**What you have to do**
List all lines of the data containing the word "carried".

**Provided information**
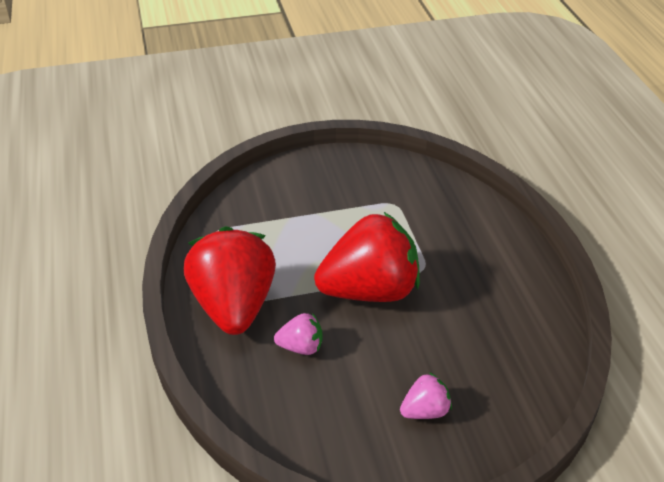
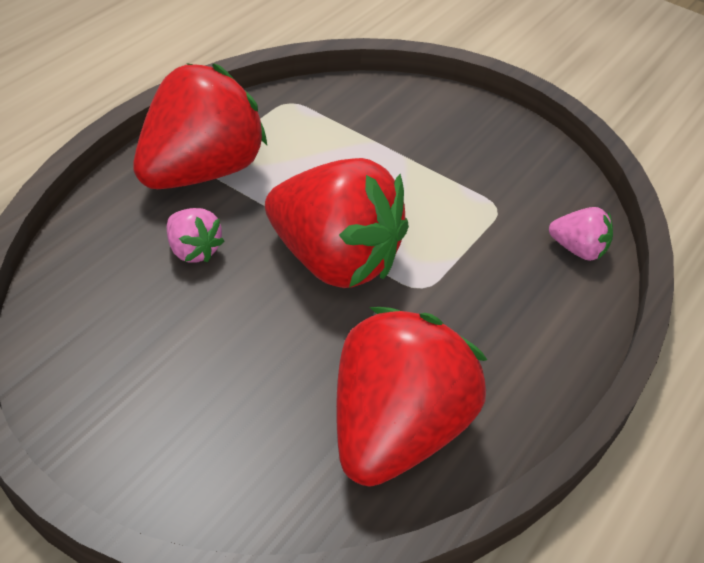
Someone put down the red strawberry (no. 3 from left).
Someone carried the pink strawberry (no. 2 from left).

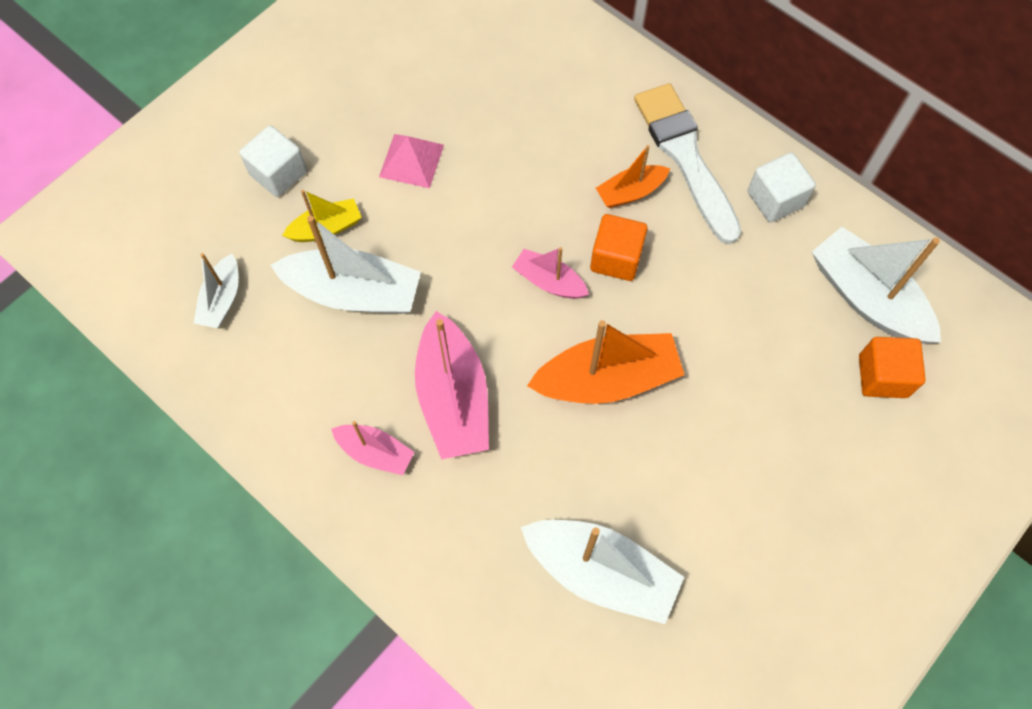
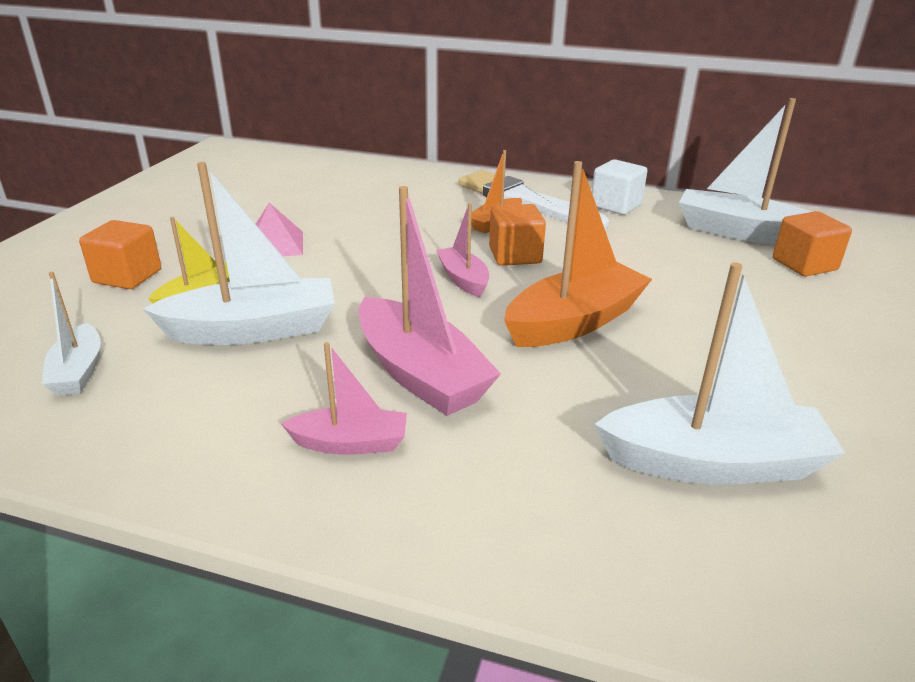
Someone repainted the white cube (no. 1 from left), which became the orange cube (no. 1 from left).
Someone rotated the pink boat (no. 3 from left) by 60 degrees clockwise.

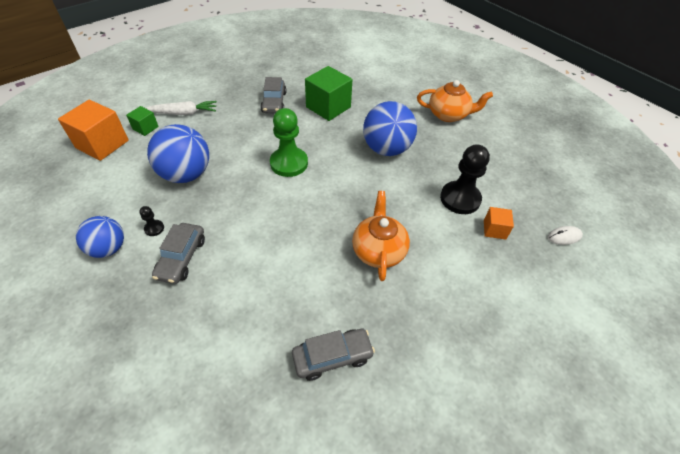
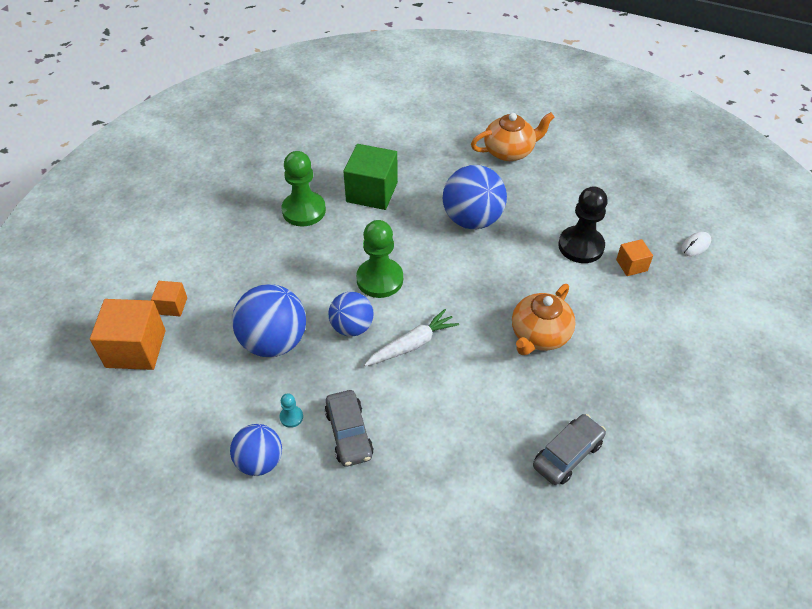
Someone repainted the green cube (no. 1 from left), which became the orange cube (no. 2 from left).
Someone repainted the black pawn (no. 1 from left), which became the turquoise pawn.
Someone swapped the grey car (no. 2 from left) for the green pawn (no. 1 from left).
Someone put down the blue ball (no. 3 from left).
Someone carried the white carrot.
Someone rotated the orange teapot (no. 1 from left in the first image) by 120 degrees counterclockwise.

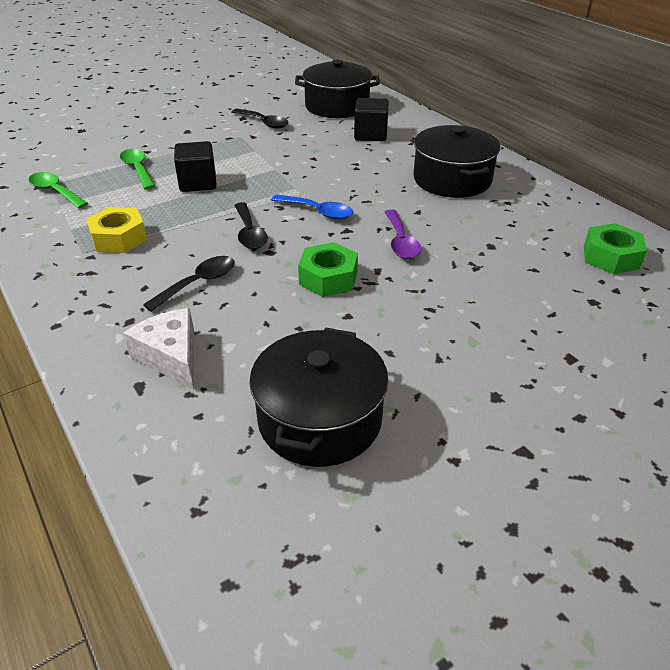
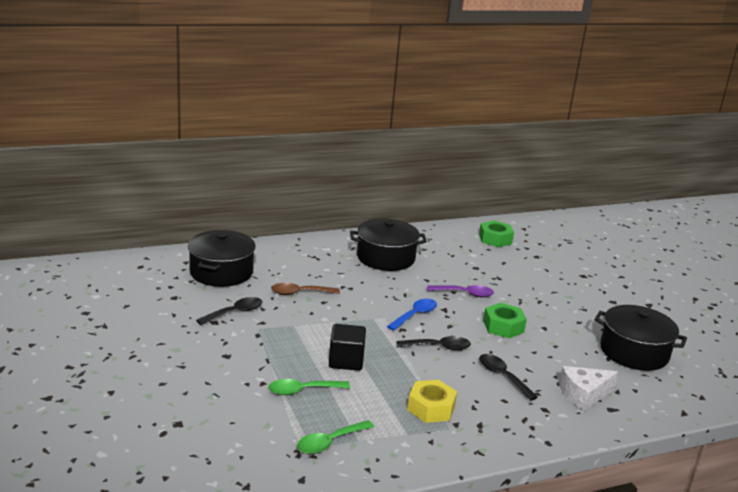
Someone put down the brown spoon.
Someone took away the black cube (no. 2 from left).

**Solved exercise**
Someone carried the pink strawberry (no. 2 from left).
Someone carried the white carrot.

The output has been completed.